[Object change listings]
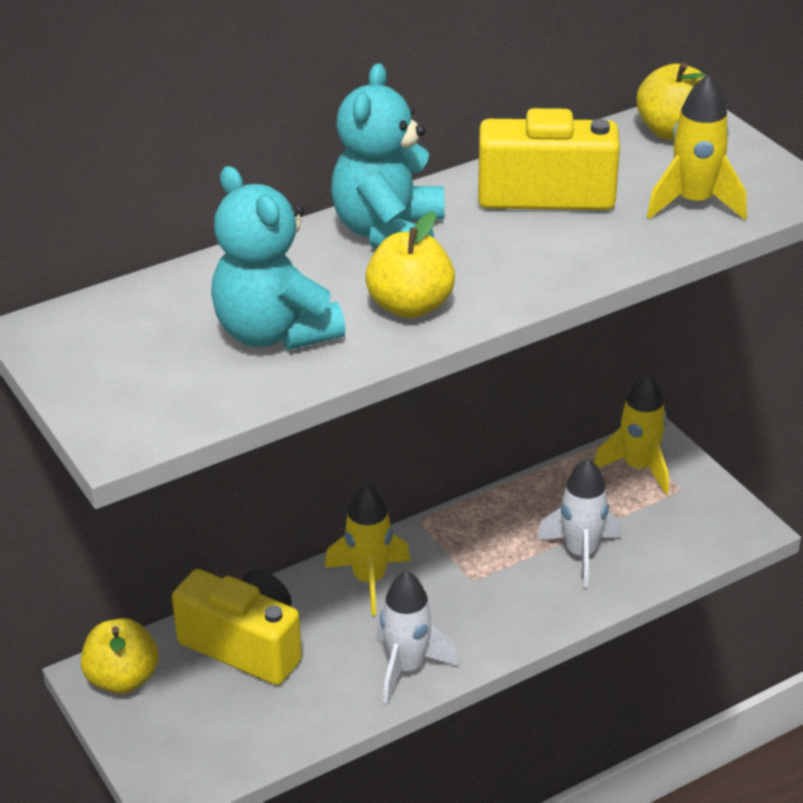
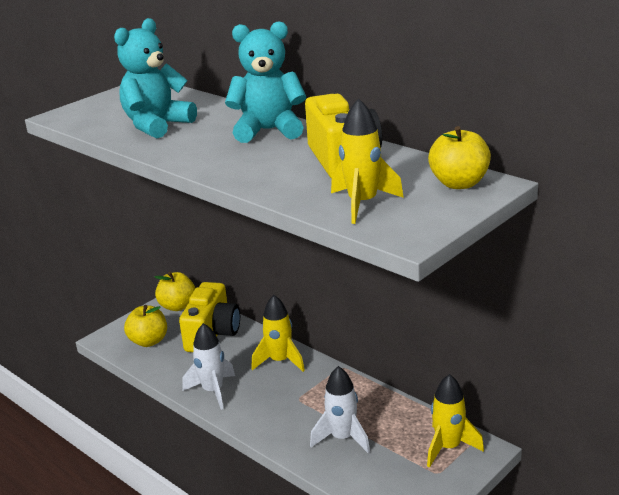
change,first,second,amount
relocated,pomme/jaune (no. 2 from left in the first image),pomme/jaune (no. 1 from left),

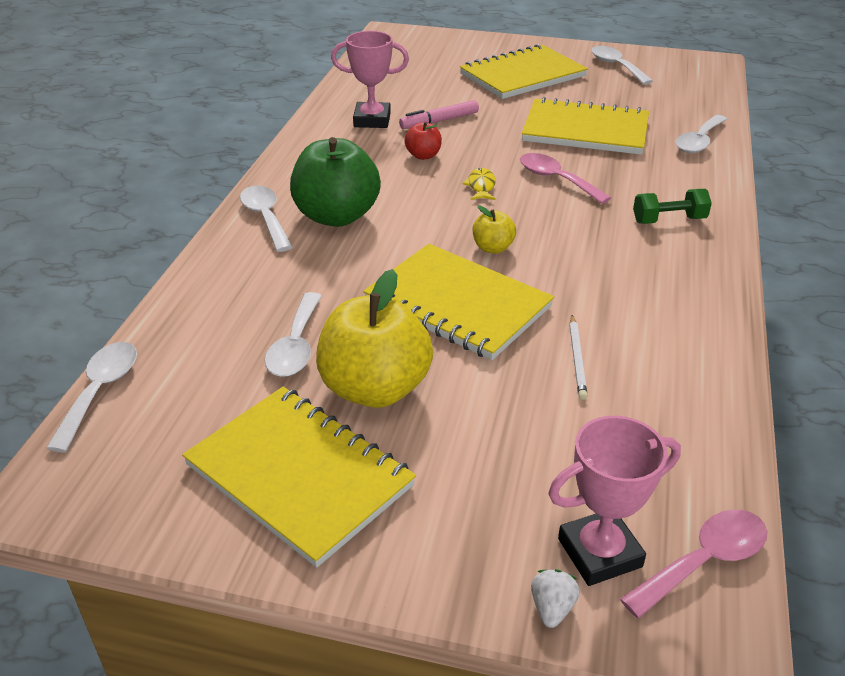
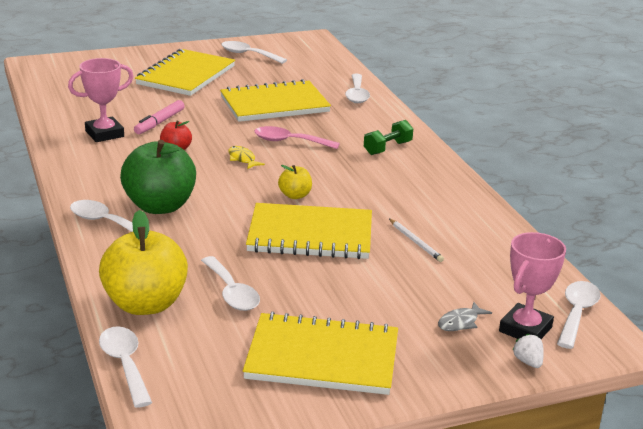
change,first,second,amount
appeared,,poisson/gris,
relocated,pomme/jaune (no. 1 from left),,
colour,cuillère/rose (no. 2 from left),cuillère/blanc (no. 6 from left),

What is needed: First drop every picture, then print the data above exactly as it stands.

Your response:
change,first,second,amount
relocated,pomme/jaune (no. 2 from left in the first image),pomme/jaune (no. 1 from left),

change,first,second,amount
appeared,,poisson/gris,
relocated,pomme/jaune (no. 1 from left),,
colour,cuillère/rose (no. 2 from left),cuillère/blanc (no. 6 from left),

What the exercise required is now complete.